___ Source data
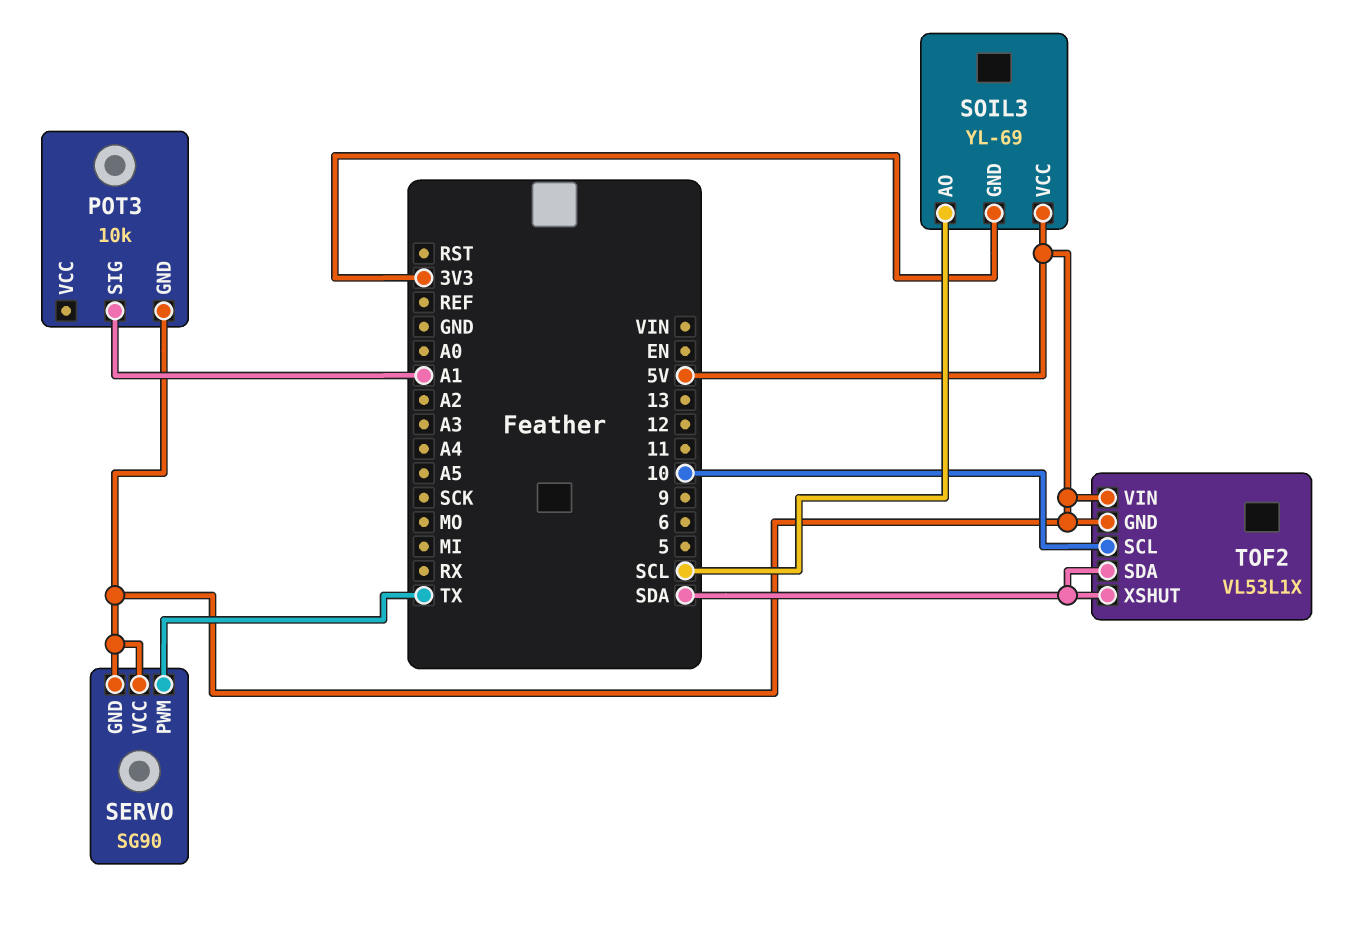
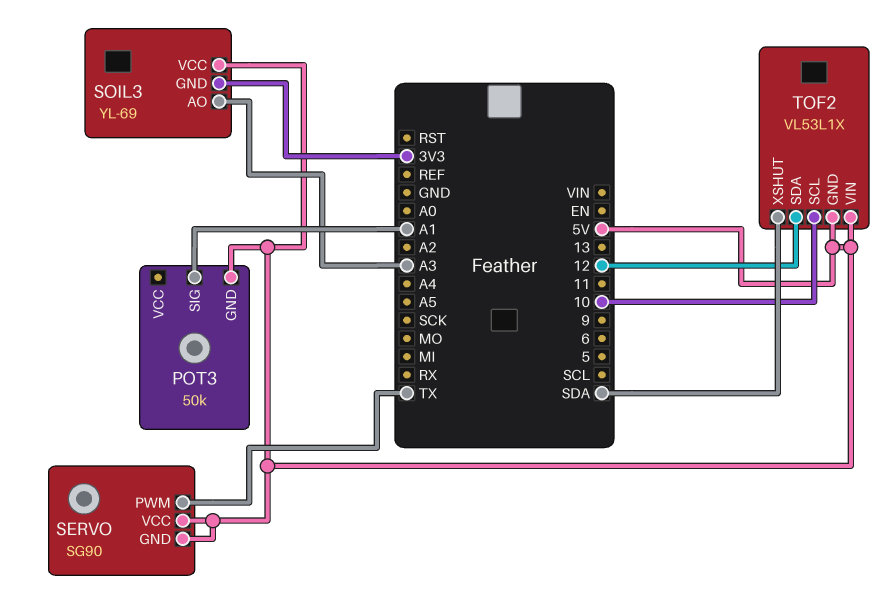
POT3: 10k -> 50k
SOIL3 pin AO: SCL -> A3
TOF2 pin SDA: SDA -> 12

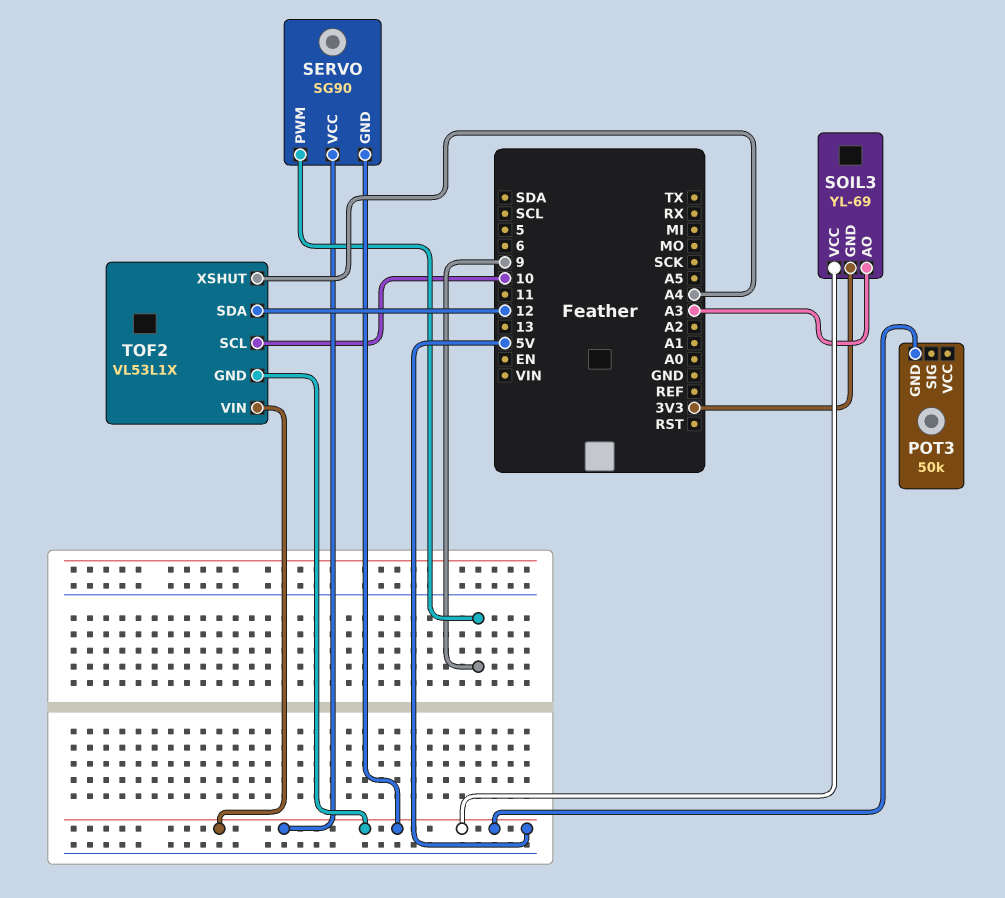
POT3 pin SIG: A1 -> none
SERVO pin PWM: TX -> 9
TOF2 pin XSHUT: SDA -> A4

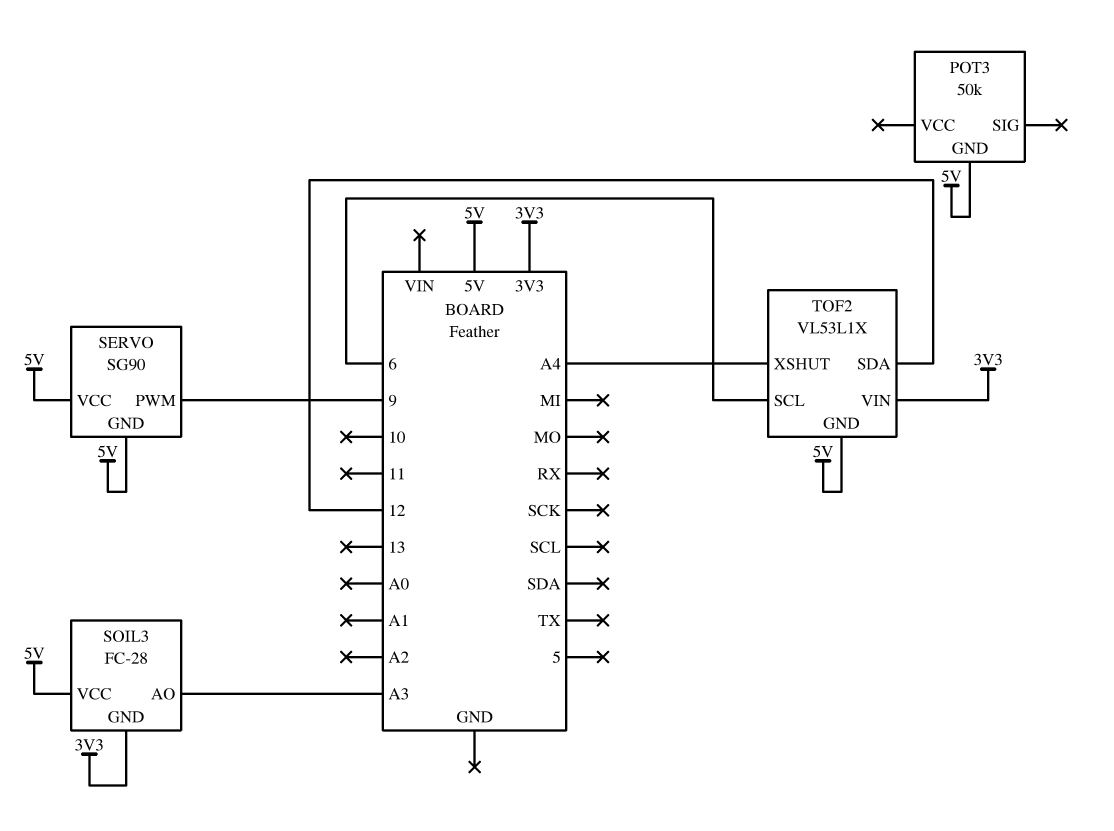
SOIL3: YL-69 -> FC-28
TOF2 pin SCL: 10 -> 6
TOF2 pin VIN: 5V -> 3V3

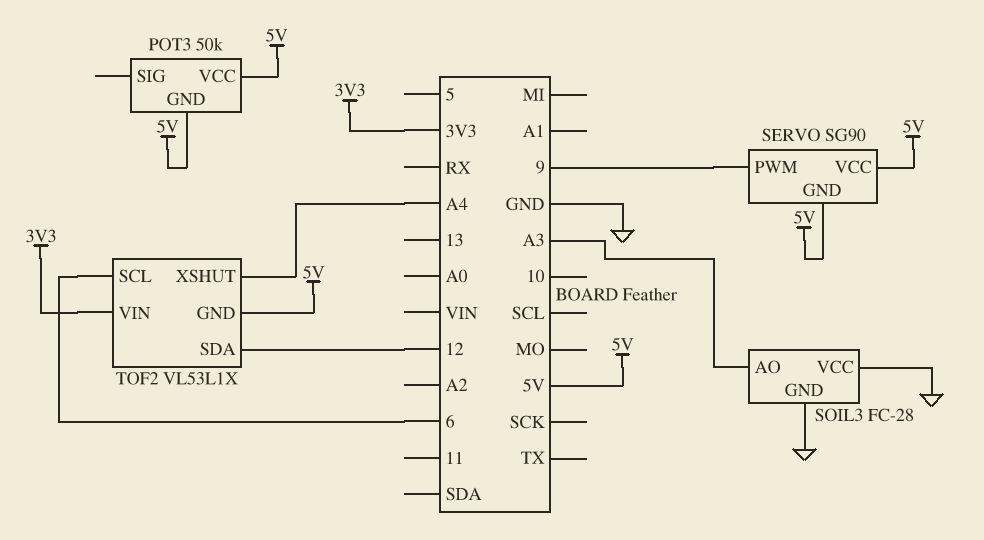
POT3 pin VCC: none -> 5V
SOIL3 pin GND: 3V3 -> GND
SOIL3 pin VCC: 5V -> GND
______
▸ Problem requirements:
Starting from the line with "POT3 pin VCC: none -> 5V", write out every remaining line of the data above exactly, the final line included, and nothing before it.

▸ Task output:
POT3 pin VCC: none -> 5V
SOIL3 pin GND: 3V3 -> GND
SOIL3 pin VCC: 5V -> GND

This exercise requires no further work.